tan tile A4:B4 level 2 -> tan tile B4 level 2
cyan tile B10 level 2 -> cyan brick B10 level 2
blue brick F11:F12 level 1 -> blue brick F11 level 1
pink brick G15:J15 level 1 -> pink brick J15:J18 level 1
________________
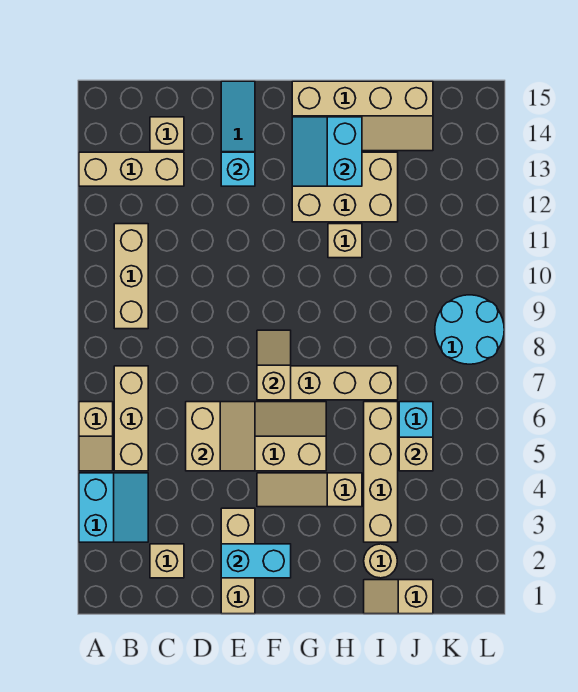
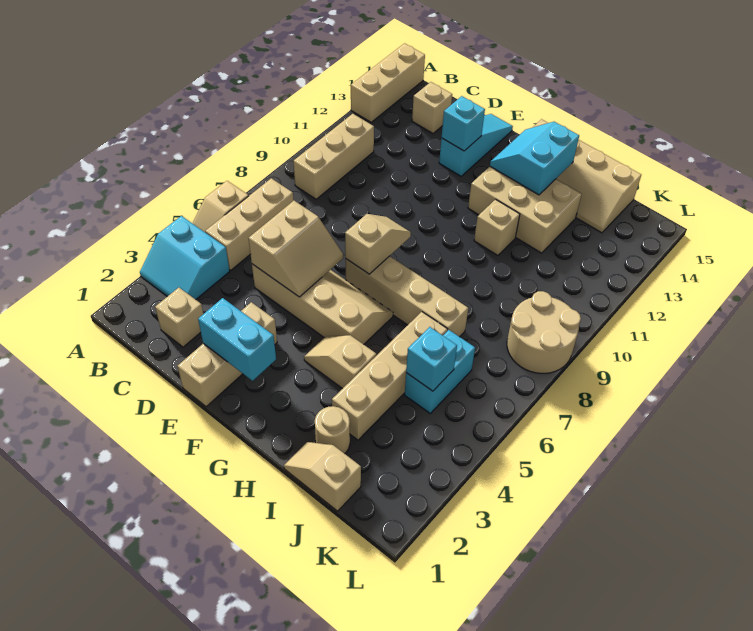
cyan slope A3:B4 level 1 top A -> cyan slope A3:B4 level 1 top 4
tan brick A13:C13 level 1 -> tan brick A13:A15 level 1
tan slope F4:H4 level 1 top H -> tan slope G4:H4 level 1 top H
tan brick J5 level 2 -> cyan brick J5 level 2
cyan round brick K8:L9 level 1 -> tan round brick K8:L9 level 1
________________
ABOUT THIS EXERCISE
What you return must be the lines above that run from the line with "tan brick J5 level 2 -> cyan brick J5 level 2" to the line with "cyan round brick", inclusive, each copied exactly.

REPLY
tan brick J5 level 2 -> cyan brick J5 level 2
cyan round brick K8:L9 level 1 -> tan round brick K8:L9 level 1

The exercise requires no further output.